Which lines of the material contain the word "replaced"? Show each one.

Supplied material ::
--

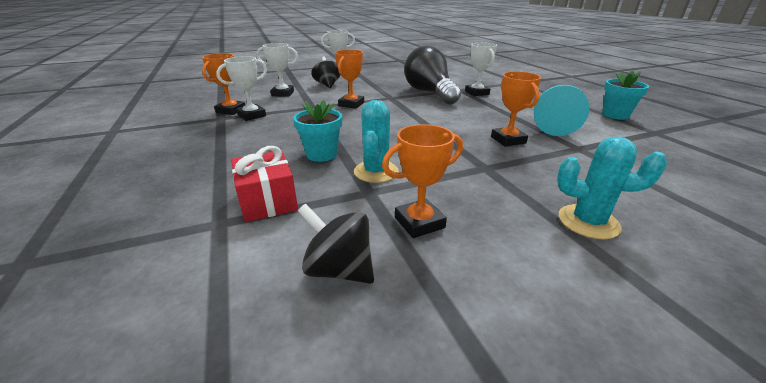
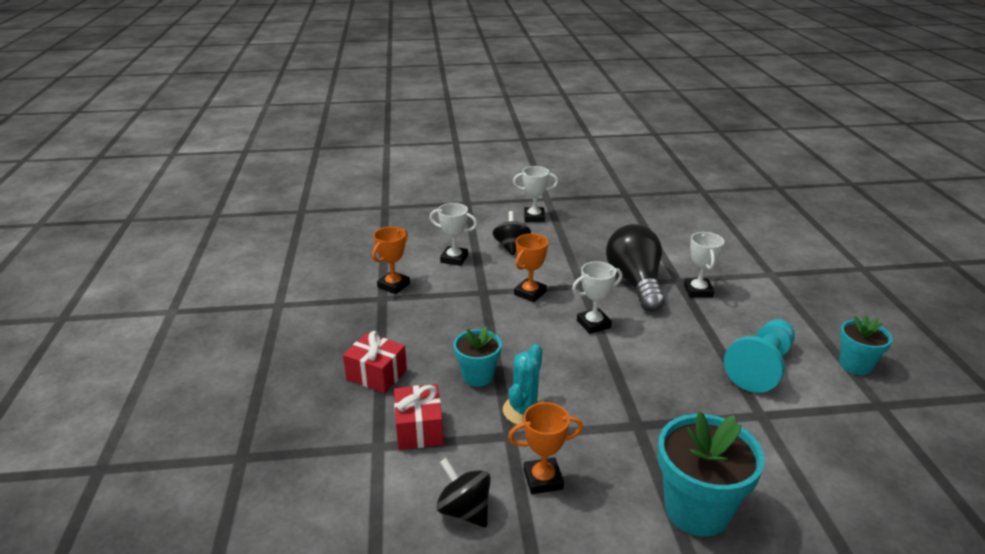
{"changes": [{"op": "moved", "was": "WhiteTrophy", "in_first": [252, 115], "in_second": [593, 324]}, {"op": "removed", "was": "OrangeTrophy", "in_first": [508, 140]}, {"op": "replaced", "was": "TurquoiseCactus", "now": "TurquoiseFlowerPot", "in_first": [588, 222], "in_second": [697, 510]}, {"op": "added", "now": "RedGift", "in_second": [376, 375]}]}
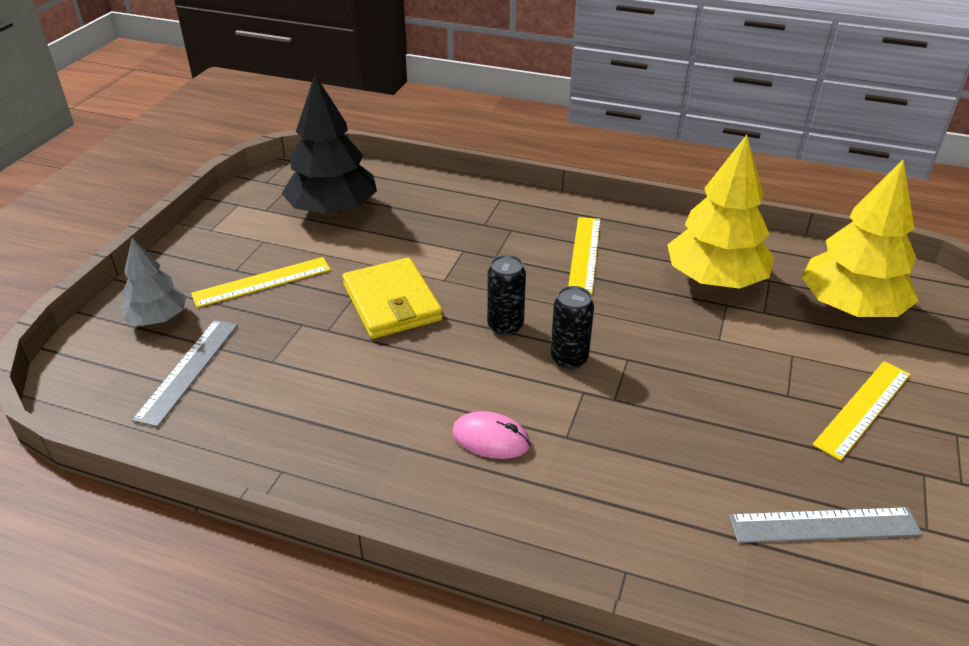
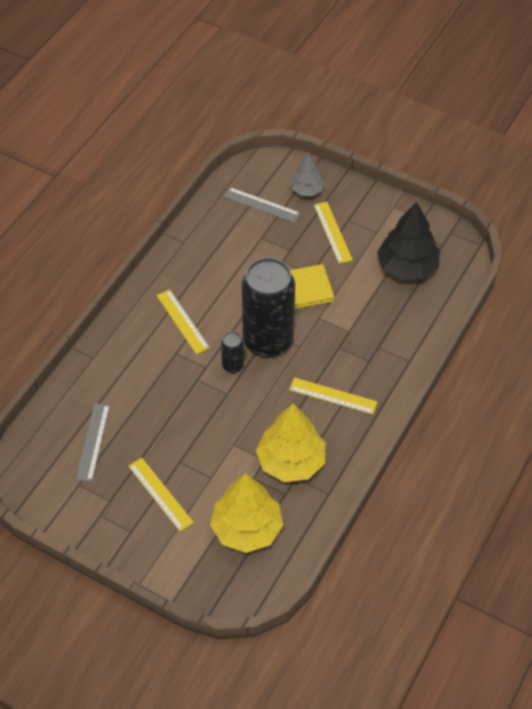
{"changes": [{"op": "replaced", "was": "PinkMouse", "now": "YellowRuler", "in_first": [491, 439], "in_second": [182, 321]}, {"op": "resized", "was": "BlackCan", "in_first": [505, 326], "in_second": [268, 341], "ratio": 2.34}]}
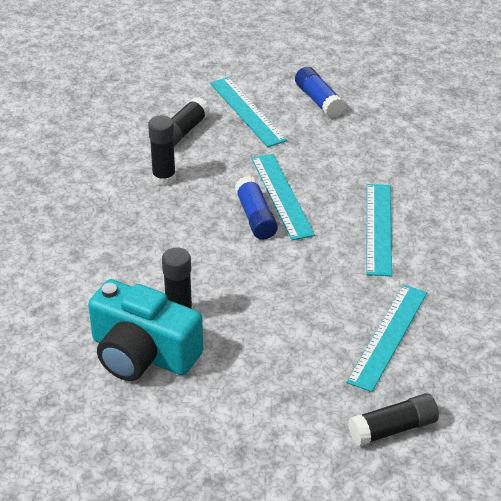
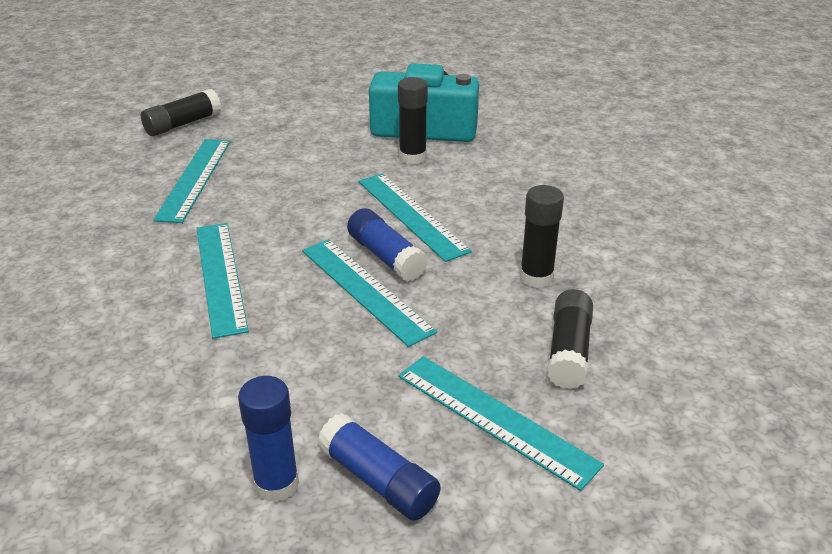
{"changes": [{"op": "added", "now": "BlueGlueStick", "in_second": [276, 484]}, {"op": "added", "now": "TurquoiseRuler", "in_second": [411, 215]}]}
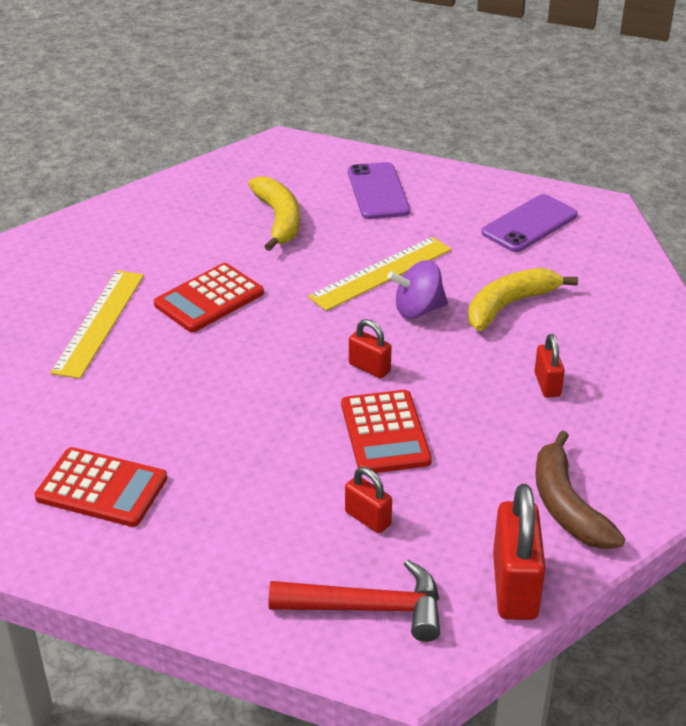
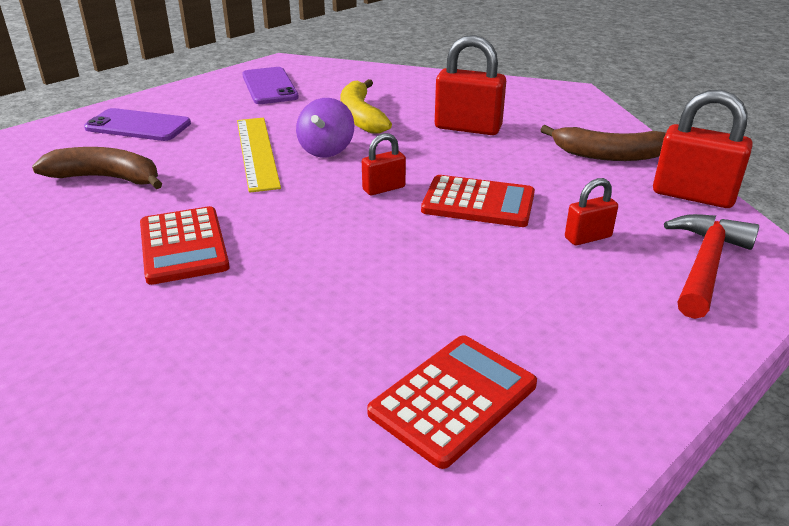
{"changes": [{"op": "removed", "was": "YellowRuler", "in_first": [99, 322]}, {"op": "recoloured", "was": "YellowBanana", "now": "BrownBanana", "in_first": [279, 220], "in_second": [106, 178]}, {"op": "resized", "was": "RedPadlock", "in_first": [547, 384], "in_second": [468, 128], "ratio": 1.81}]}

--

Solution below ::
{"changes": [{"op": "moved", "was": "WhiteTrophy", "in_first": [252, 115], "in_second": [593, 324]}, {"op": "removed", "was": "OrangeTrophy", "in_first": [508, 140]}, {"op": "replaced", "was": "TurquoiseCactus", "now": "TurquoiseFlowerPot", "in_first": [588, 222], "in_second": [697, 510]}, {"op": "added", "now": "RedGift", "in_second": [376, 375]}]}
{"changes": [{"op": "replaced", "was": "PinkMouse", "now": "YellowRuler", "in_first": [491, 439], "in_second": [182, 321]}, {"op": "resized", "was": "BlackCan", "in_first": [505, 326], "in_second": [268, 341], "ratio": 2.34}]}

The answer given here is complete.